◆ WHAT TO WORK ON ◆
Using the listing below, retype exactly the lines starting at the one with "(234, 213) = (351, 502): grey" and ending at the one with "(505, 491) = (614, 186): orange", and include both.

*** RECORDS FOR THE EXERCISE Section Begins ***

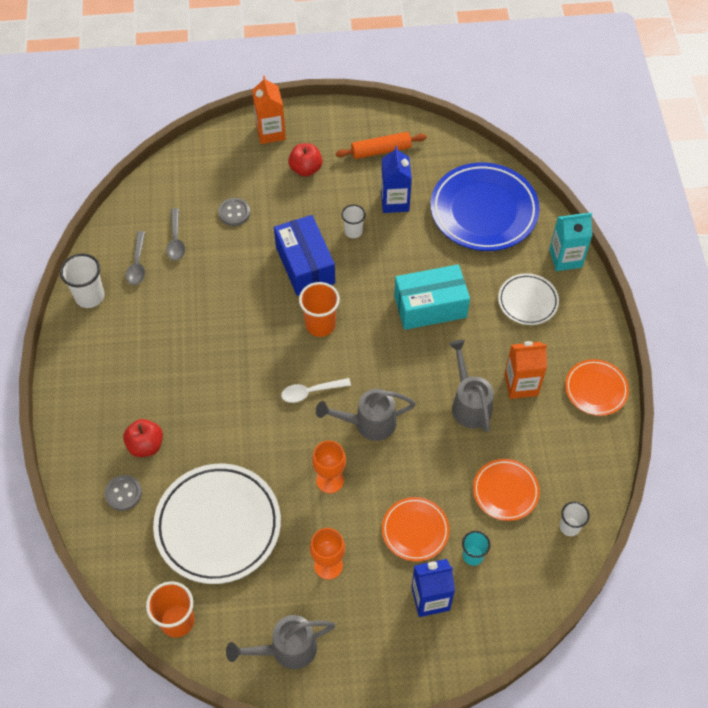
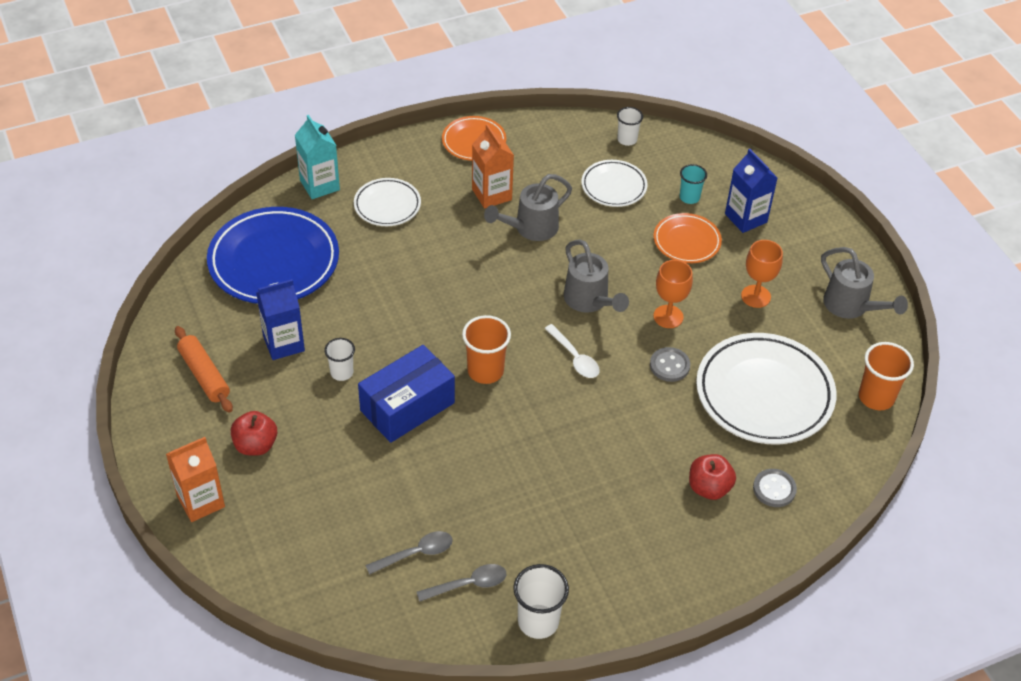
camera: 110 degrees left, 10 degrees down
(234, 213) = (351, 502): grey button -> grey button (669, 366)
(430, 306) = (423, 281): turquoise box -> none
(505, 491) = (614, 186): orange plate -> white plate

*** RECORDS FOR THE EXERCISE Section Ends ***
*** RECORDS FOR THE EXERCISE Section Begins ***

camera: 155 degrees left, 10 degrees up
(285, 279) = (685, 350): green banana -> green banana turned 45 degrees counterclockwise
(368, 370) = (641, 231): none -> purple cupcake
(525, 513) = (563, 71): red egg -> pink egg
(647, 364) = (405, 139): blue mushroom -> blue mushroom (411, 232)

*** RECORDS FOR THE EXERCISE Section Ends ***

◆ FINISHED EXERCISE ◆
(234, 213) = (351, 502): grey button -> grey button (669, 366)
(430, 306) = (423, 281): turquoise box -> none
(505, 491) = (614, 186): orange plate -> white plate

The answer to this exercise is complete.